### TRY IT
Copy every line that holds the string "cyan" from the data below.
###
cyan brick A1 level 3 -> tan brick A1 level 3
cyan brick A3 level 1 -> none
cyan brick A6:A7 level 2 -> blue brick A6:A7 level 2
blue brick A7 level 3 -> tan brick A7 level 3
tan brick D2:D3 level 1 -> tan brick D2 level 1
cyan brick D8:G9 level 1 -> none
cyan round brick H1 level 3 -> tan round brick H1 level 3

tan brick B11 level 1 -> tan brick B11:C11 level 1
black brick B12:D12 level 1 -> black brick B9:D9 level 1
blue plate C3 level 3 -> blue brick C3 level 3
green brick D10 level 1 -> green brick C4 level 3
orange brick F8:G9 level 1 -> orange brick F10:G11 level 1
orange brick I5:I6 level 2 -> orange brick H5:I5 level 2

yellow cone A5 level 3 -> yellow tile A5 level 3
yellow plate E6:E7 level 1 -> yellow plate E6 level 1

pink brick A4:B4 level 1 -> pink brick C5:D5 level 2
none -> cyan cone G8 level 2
###
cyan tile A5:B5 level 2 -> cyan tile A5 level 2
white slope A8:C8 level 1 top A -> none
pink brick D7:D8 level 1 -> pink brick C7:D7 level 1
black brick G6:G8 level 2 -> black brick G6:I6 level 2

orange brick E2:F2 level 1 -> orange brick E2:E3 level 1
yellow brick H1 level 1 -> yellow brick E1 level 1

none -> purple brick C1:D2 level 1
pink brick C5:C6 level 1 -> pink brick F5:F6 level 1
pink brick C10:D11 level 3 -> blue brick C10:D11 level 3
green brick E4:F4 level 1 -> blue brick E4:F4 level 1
###
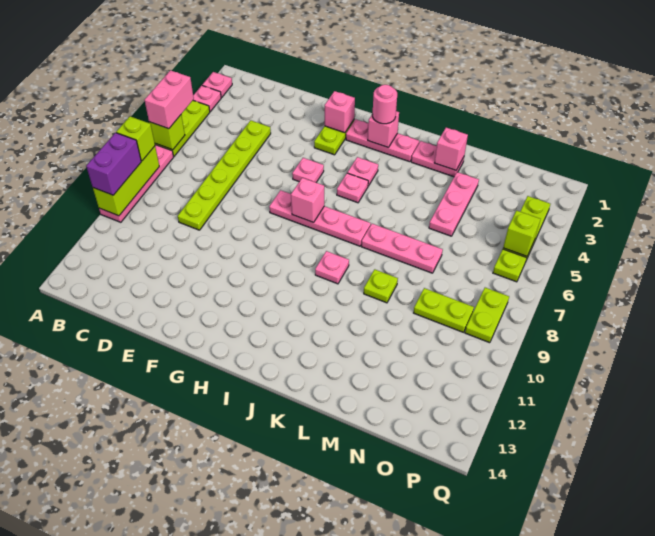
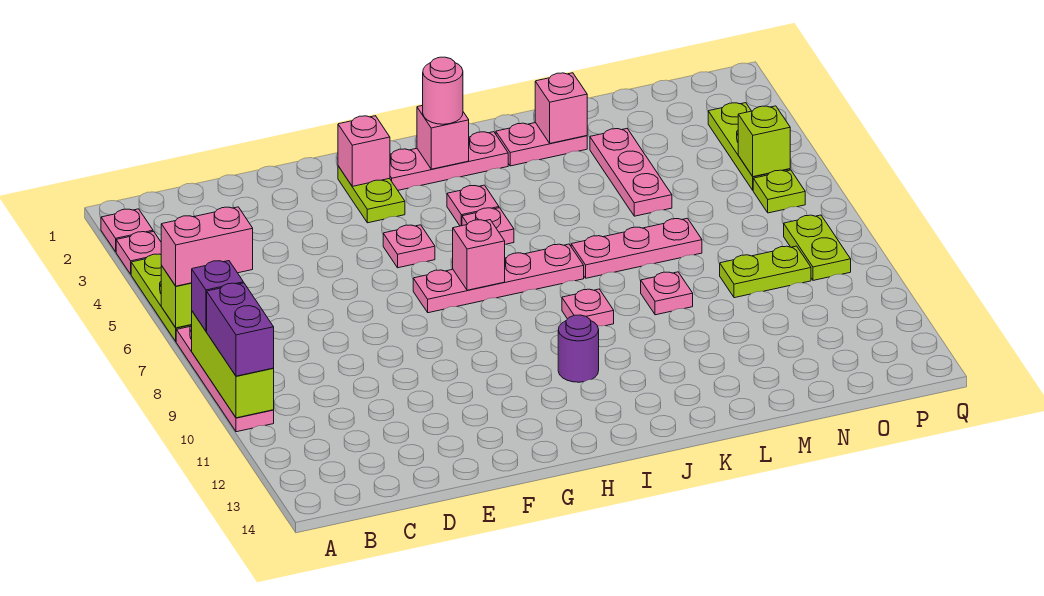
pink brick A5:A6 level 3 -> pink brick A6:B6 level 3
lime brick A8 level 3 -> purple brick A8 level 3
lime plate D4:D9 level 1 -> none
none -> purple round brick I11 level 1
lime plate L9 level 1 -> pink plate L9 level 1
###
### EXERCISE ANSWER
cyan brick A1 level 3 -> tan brick A1 level 3
cyan brick A3 level 1 -> none
cyan brick A6:A7 level 2 -> blue brick A6:A7 level 2
cyan brick D8:G9 level 1 -> none
cyan round brick H1 level 3 -> tan round brick H1 level 3
none -> cyan cone G8 level 2
cyan tile A5:B5 level 2 -> cyan tile A5 level 2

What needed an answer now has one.